[RECORDS FOR THIS EXERCISE]
============
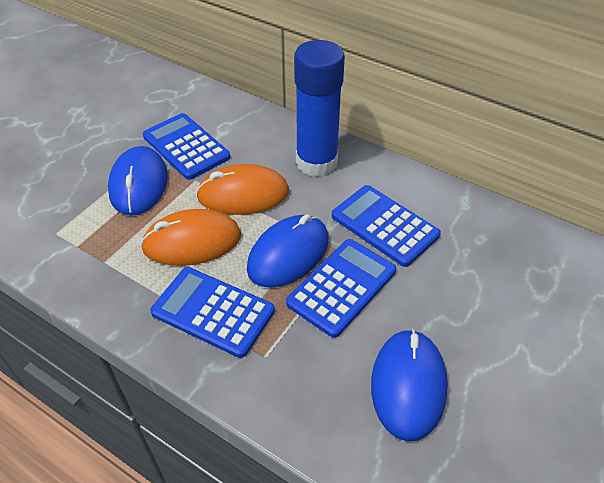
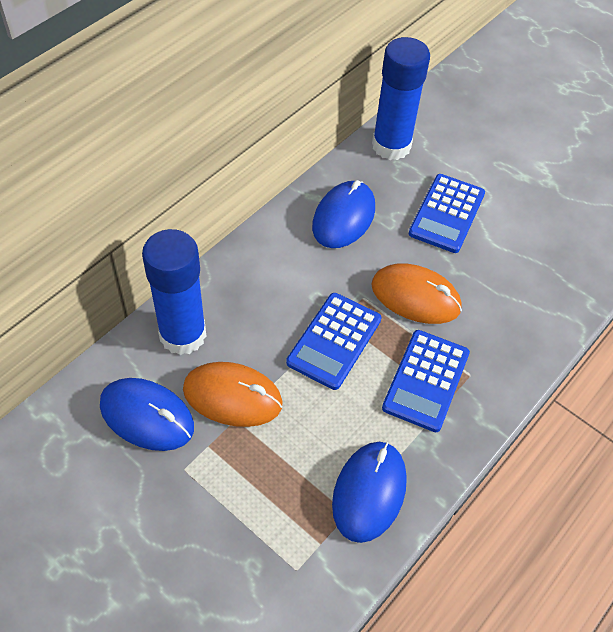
blue calculator: 4 -> 3
blue glue stick: 1 -> 2

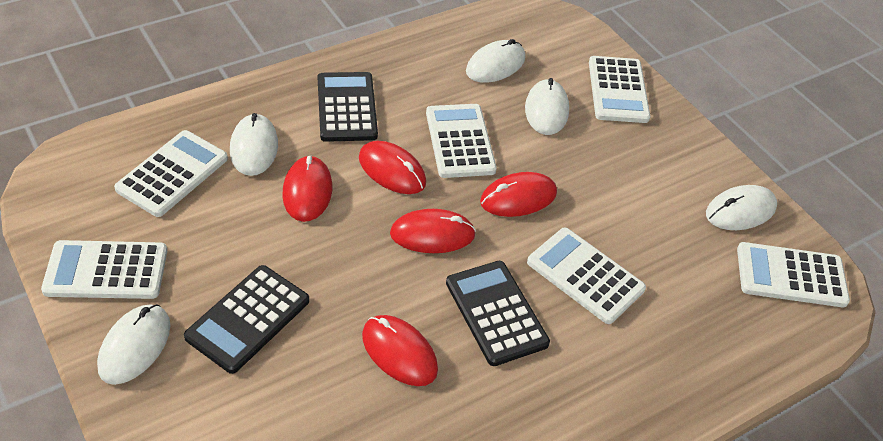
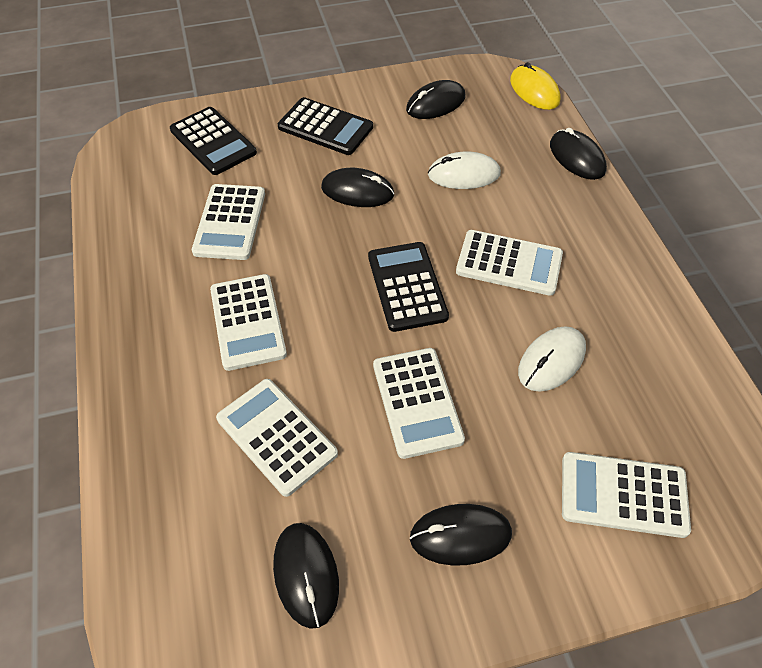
black mouse: 0 -> 5
red mouse: 5 -> 0
white mouse: 5 -> 2
yellow mouse: 0 -> 1

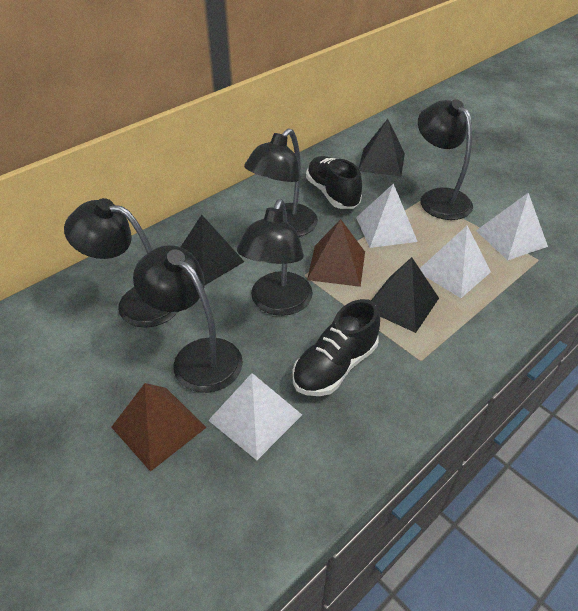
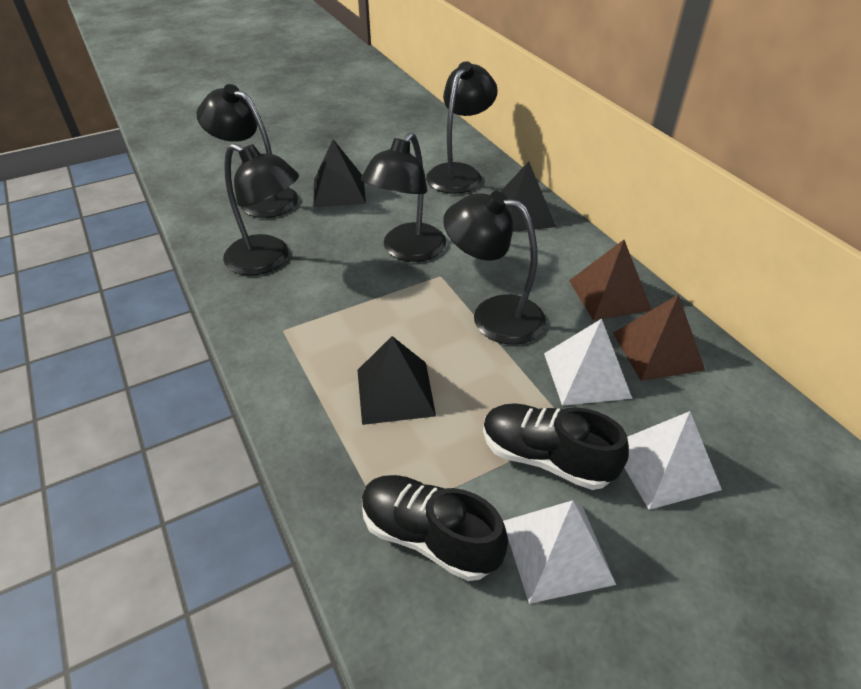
white pyramid: 4 -> 3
============
[PROBLEM] What you print must be exactly the lines from the one containing "blue glue stick: 1 -> 2" through the last line of the material, and no pictures.

[TASK SOLUTION]
blue glue stick: 1 -> 2

black mouse: 0 -> 5
red mouse: 5 -> 0
white mouse: 5 -> 2
yellow mouse: 0 -> 1

white pyramid: 4 -> 3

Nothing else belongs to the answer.